▶ _Brief_:
Write out the whole listing below exactly, skipping each picture.

※

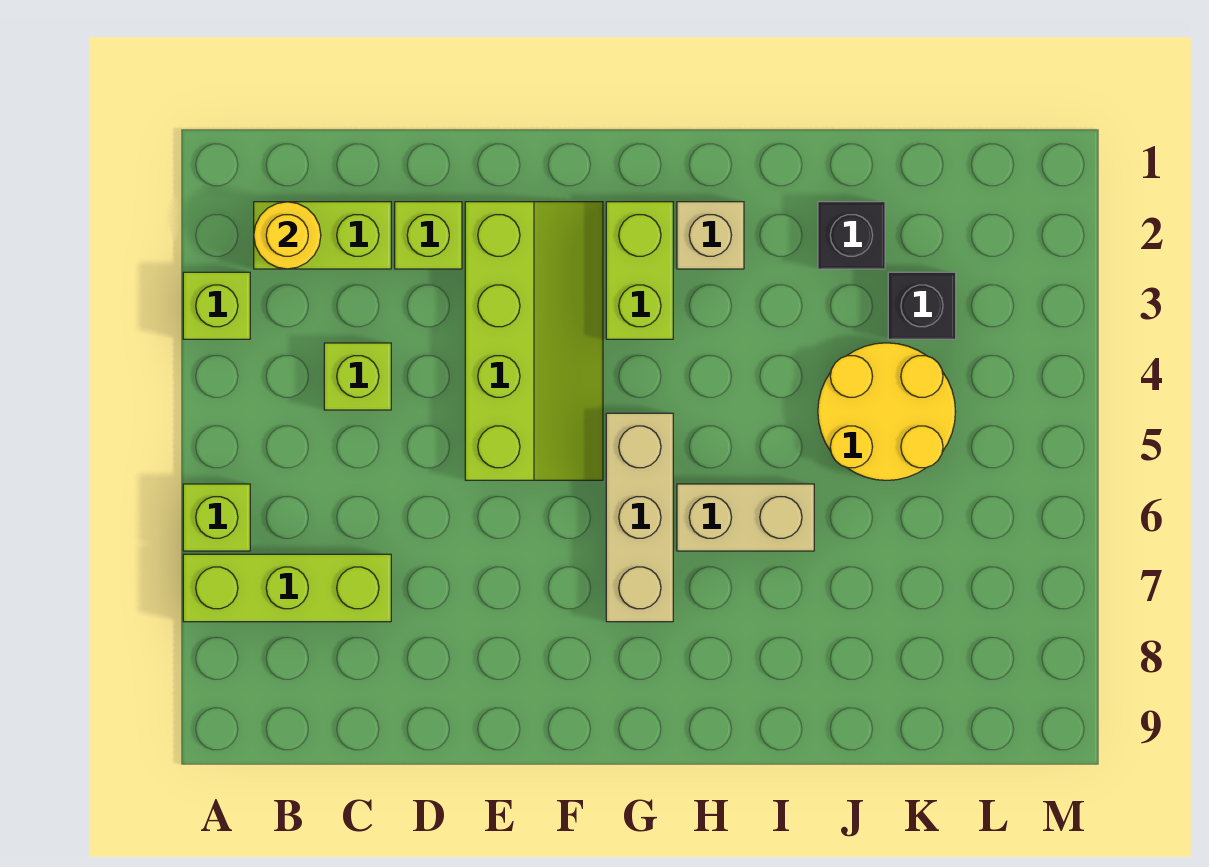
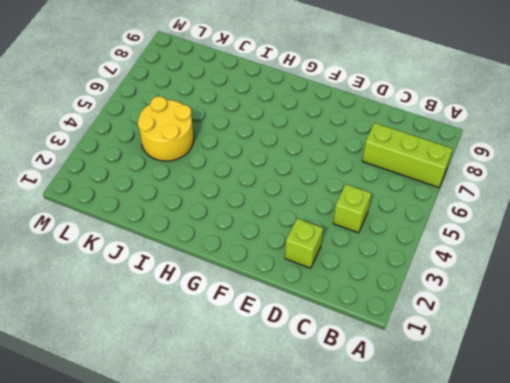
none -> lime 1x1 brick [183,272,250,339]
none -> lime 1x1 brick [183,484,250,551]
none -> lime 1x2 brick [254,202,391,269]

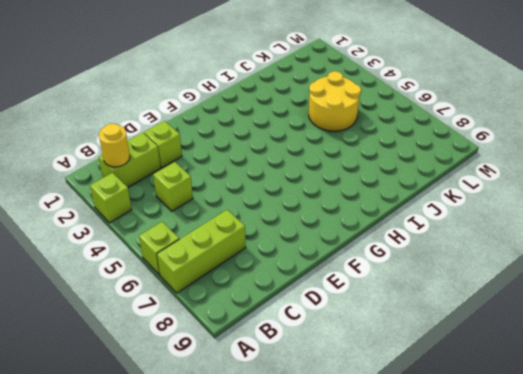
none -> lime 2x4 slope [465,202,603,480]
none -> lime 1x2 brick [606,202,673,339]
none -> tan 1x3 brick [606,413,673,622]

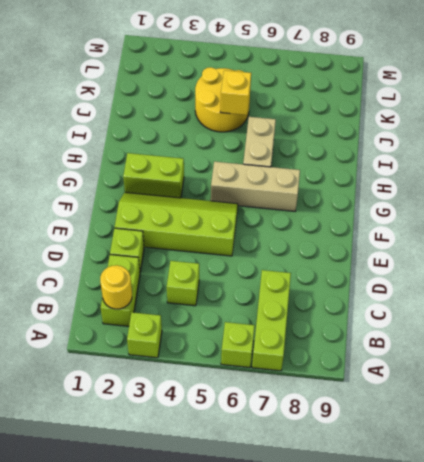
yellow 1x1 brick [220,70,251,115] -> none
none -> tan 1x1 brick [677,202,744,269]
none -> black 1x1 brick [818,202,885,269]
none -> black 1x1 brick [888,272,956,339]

※

▶ _Result of this exercise_:
none -> lime 1x1 brick [183,272,250,339]
none -> lime 1x1 brick [183,484,250,551]
none -> lime 1x2 brick [254,202,391,269]

none -> lime 2x4 slope [465,202,603,480]
none -> lime 1x2 brick [606,202,673,339]
none -> tan 1x3 brick [606,413,673,622]

yellow 1x1 brick [220,70,251,115] -> none
none -> tan 1x1 brick [677,202,744,269]
none -> black 1x1 brick [818,202,885,269]
none -> black 1x1 brick [888,272,956,339]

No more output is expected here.